Dataset records
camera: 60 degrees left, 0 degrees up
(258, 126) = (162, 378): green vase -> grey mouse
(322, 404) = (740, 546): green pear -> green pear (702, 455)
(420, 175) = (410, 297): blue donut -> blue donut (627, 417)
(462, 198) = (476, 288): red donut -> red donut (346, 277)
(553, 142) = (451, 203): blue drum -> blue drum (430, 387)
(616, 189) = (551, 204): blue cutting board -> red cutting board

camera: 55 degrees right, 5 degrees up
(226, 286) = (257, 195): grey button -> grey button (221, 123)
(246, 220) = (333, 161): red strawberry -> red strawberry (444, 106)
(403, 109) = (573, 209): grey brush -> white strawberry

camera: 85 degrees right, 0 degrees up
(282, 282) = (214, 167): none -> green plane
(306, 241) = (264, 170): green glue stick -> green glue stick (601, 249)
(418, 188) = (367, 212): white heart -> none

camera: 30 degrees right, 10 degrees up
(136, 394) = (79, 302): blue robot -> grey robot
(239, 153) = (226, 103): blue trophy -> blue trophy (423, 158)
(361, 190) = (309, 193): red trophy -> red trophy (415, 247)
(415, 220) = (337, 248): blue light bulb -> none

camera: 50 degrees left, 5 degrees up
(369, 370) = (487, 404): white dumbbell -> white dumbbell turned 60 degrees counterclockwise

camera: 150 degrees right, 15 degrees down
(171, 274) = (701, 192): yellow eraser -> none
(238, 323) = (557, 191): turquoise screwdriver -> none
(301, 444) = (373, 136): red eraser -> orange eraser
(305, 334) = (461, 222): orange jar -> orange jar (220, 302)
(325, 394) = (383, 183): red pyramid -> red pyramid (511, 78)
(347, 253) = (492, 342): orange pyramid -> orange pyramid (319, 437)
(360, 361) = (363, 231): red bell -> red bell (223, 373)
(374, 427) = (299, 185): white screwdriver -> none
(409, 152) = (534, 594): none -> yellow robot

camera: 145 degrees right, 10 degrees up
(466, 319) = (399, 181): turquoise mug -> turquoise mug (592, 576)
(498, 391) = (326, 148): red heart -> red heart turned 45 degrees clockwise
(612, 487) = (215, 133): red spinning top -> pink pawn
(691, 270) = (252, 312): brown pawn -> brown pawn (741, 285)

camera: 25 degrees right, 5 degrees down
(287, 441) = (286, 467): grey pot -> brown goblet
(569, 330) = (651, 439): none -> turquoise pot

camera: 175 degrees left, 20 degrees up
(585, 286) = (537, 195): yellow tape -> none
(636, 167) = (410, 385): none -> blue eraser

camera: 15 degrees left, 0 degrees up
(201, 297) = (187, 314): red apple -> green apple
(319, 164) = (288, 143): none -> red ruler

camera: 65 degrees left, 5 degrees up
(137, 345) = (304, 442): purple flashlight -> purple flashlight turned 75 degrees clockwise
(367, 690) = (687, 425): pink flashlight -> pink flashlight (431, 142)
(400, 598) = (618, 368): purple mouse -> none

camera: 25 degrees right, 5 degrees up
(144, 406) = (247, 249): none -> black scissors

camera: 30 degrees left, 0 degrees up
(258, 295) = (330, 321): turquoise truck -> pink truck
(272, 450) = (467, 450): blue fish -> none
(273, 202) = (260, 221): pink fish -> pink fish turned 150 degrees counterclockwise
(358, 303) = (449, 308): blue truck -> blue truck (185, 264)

**ASSIGNMENT:** Each entry is to be output exactly as it was written.

**ANSWER BOX:**
camera: 60 degrees left, 0 degrees up
(258, 126) = (162, 378): green vase -> grey mouse
(322, 404) = (740, 546): green pear -> green pear (702, 455)
(420, 175) = (410, 297): blue donut -> blue donut (627, 417)
(462, 198) = (476, 288): red donut -> red donut (346, 277)
(553, 142) = (451, 203): blue drum -> blue drum (430, 387)
(616, 189) = (551, 204): blue cutting board -> red cutting board

camera: 55 degrees right, 5 degrees up
(226, 286) = (257, 195): grey button -> grey button (221, 123)
(246, 220) = (333, 161): red strawberry -> red strawberry (444, 106)
(403, 109) = (573, 209): grey brush -> white strawberry

camera: 85 degrees right, 0 degrees up
(282, 282) = (214, 167): none -> green plane
(306, 241) = (264, 170): green glue stick -> green glue stick (601, 249)
(418, 188) = (367, 212): white heart -> none

camera: 30 degrees right, 10 degrees up
(136, 394) = (79, 302): blue robot -> grey robot
(239, 153) = (226, 103): blue trophy -> blue trophy (423, 158)
(361, 190) = (309, 193): red trophy -> red trophy (415, 247)
(415, 220) = (337, 248): blue light bulb -> none

camera: 50 degrees left, 5 degrees up
(369, 370) = (487, 404): white dumbbell -> white dumbbell turned 60 degrees counterclockwise

camera: 150 degrees right, 15 degrees down
(171, 274) = (701, 192): yellow eraser -> none
(238, 323) = (557, 191): turquoise screwdriver -> none
(301, 444) = (373, 136): red eraser -> orange eraser
(305, 334) = (461, 222): orange jar -> orange jar (220, 302)
(325, 394) = (383, 183): red pyramid -> red pyramid (511, 78)
(347, 253) = (492, 342): orange pyramid -> orange pyramid (319, 437)
(360, 361) = (363, 231): red bell -> red bell (223, 373)
(374, 427) = (299, 185): white screwdriver -> none
(409, 152) = (534, 594): none -> yellow robot

camera: 145 degrees right, 10 degrees up
(466, 319) = (399, 181): turquoise mug -> turquoise mug (592, 576)
(498, 391) = (326, 148): red heart -> red heart turned 45 degrees clockwise
(612, 487) = (215, 133): red spinning top -> pink pawn
(691, 270) = (252, 312): brown pawn -> brown pawn (741, 285)

camera: 25 degrees right, 5 degrees down
(287, 441) = (286, 467): grey pot -> brown goblet
(569, 330) = (651, 439): none -> turquoise pot

camera: 175 degrees left, 20 degrees up
(585, 286) = (537, 195): yellow tape -> none
(636, 167) = (410, 385): none -> blue eraser

camera: 15 degrees left, 0 degrees up
(201, 297) = (187, 314): red apple -> green apple
(319, 164) = (288, 143): none -> red ruler

camera: 65 degrees left, 5 degrees up
(137, 345) = (304, 442): purple flashlight -> purple flashlight turned 75 degrees clockwise
(367, 690) = (687, 425): pink flashlight -> pink flashlight (431, 142)
(400, 598) = (618, 368): purple mouse -> none

camera: 25 degrees right, 5 degrees up
(144, 406) = (247, 249): none -> black scissors

camera: 30 degrees left, 0 degrees up
(258, 295) = (330, 321): turquoise truck -> pink truck
(272, 450) = (467, 450): blue fish -> none
(273, 202) = (260, 221): pink fish -> pink fish turned 150 degrees counterclockwise
(358, 303) = (449, 308): blue truck -> blue truck (185, 264)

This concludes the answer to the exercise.